With the exception of the pictures, write out the data below precisely.

[Records from a dataset]
★ ★ ★

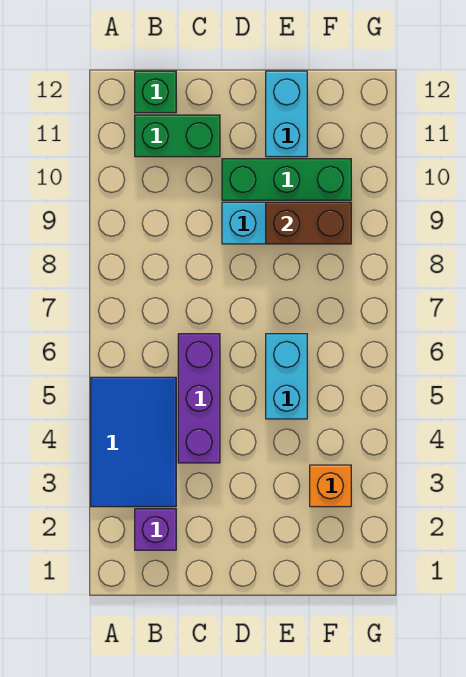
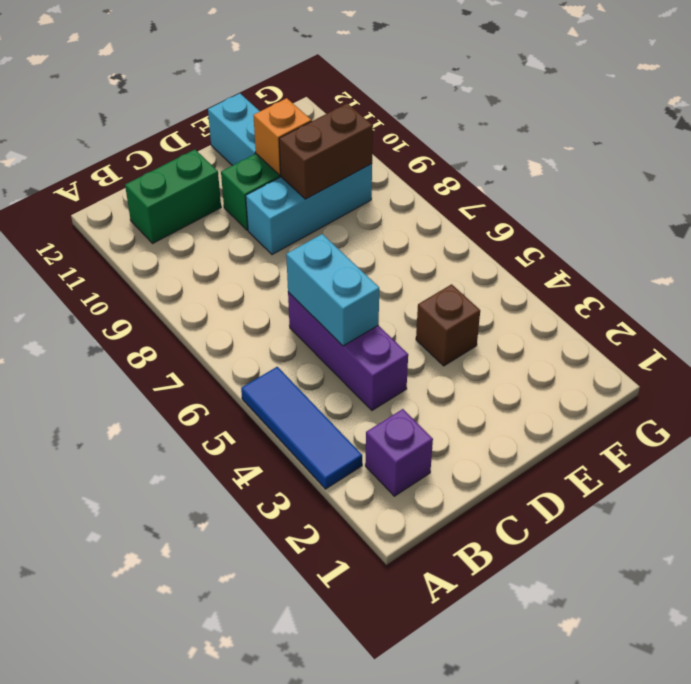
blue 2x3 tile [91,377,176,507] -> blue 1x3 tile [241,367,362,489]
green 1x1 brick [135,71,176,113] -> none
none -> brown 1x1 brick [416,284,480,366]
cyan 1x2 brick [266,334,307,419] -> cyan 1x2 brick moved to [286,234,379,346]
orange 1x1 brick [310,465,351,507] -> orange 1x1 brick moved to [253,98,312,175]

★ ★ ★

§ Written answer
blue 2x3 tile [91,377,176,507] -> blue 1x3 tile [241,367,362,489]
green 1x1 brick [135,71,176,113] -> none
none -> brown 1x1 brick [416,284,480,366]
cyan 1x2 brick [266,334,307,419] -> cyan 1x2 brick moved to [286,234,379,346]
orange 1x1 brick [310,465,351,507] -> orange 1x1 brick moved to [253,98,312,175]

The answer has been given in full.